> [Records for this exercise]
........

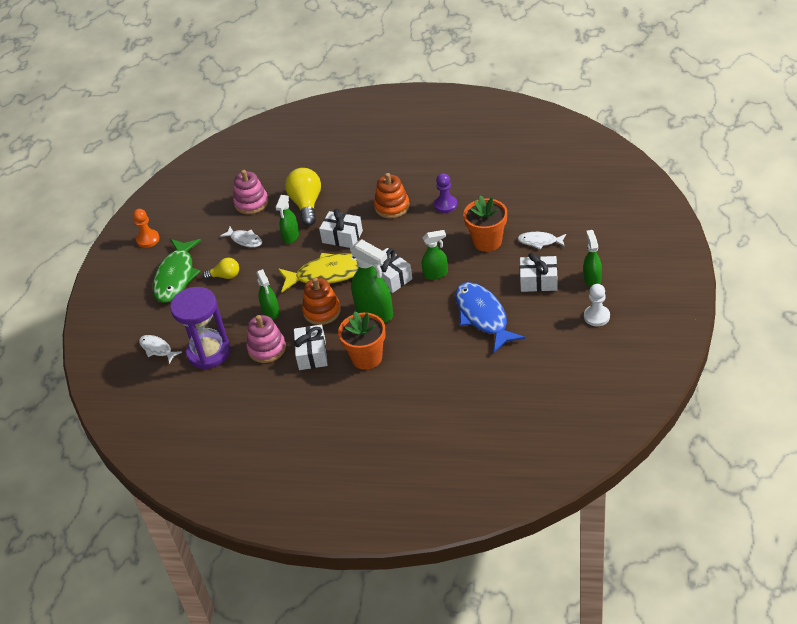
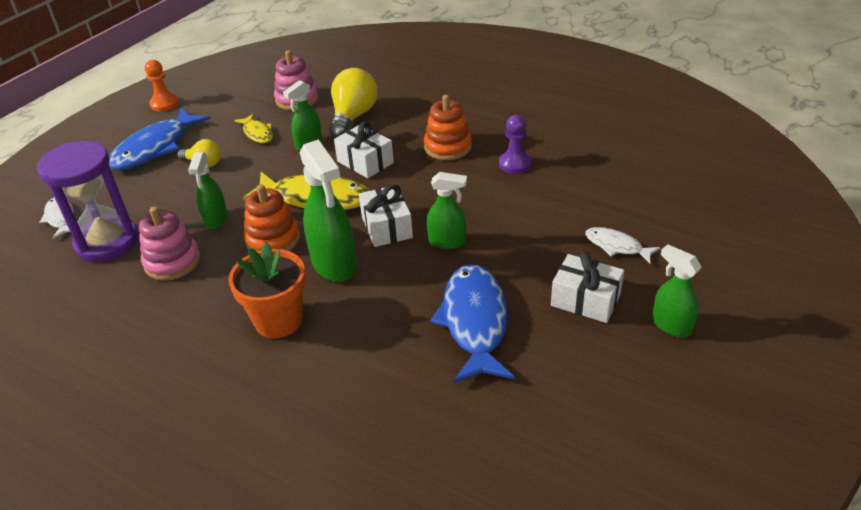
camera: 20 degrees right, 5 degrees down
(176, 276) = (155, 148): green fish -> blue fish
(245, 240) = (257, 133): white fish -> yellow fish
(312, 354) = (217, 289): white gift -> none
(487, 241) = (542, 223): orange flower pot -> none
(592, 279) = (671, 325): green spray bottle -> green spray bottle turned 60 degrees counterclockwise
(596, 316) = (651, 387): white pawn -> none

........

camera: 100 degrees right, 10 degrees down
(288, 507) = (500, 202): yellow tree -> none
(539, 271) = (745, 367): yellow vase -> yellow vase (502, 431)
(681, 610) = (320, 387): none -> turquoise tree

........

> [Problem details] Within the material above, find the lines that hold "none" and report only how many there are.

> [Exercise response] 5